## Problem to work on
Copy out the lines of the entries starting at the line that contains "The glossy plastic jar at center is" and ending at the line that contains "Image resolution: width=640", both included, word for word. Leave the pictures out of your answer.

## Input data
========================

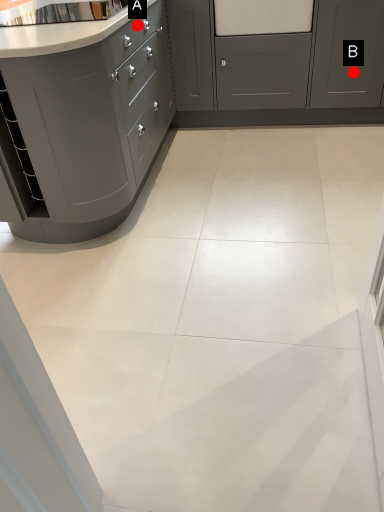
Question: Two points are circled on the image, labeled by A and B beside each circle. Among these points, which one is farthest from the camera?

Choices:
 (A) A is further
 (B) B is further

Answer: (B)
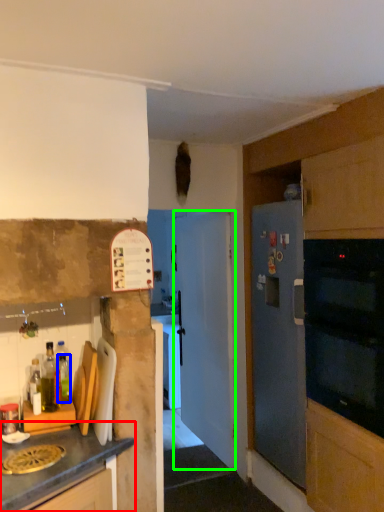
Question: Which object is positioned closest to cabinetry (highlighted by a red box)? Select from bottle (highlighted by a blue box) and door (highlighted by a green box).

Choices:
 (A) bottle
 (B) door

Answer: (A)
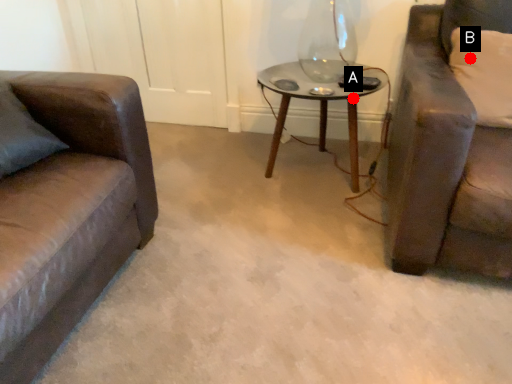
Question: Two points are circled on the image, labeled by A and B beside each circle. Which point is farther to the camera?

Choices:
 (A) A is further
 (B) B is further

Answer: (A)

========================

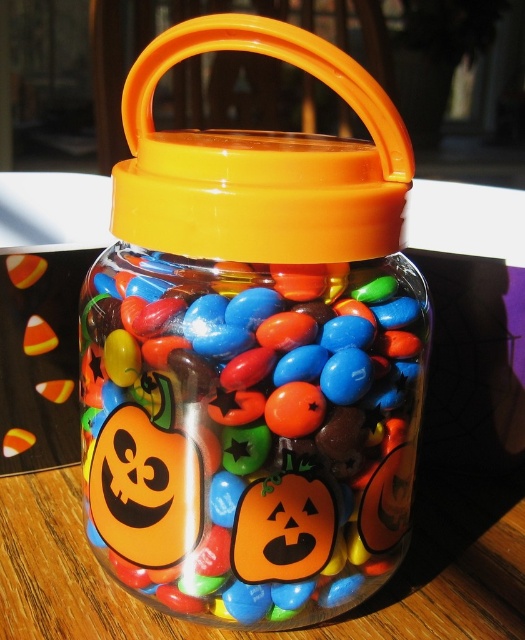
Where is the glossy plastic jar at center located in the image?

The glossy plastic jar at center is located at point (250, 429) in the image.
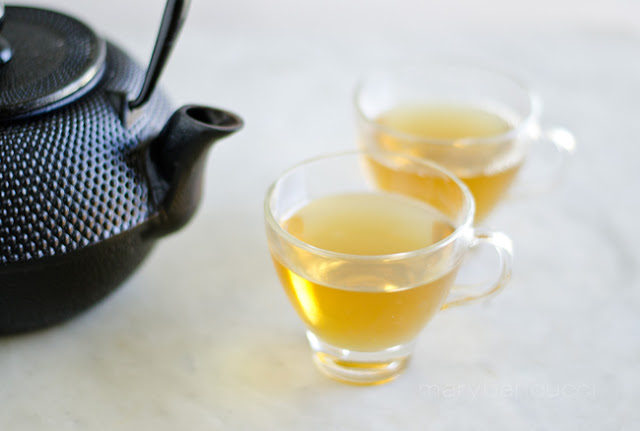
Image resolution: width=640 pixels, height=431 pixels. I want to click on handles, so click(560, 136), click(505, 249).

========================

## Written solution
The glossy plastic jar at center is located at point (250, 429) in the image.
Image resolution: width=640 pixels, height=431 pixels. I want to click on handles, so click(560, 136), click(505, 249).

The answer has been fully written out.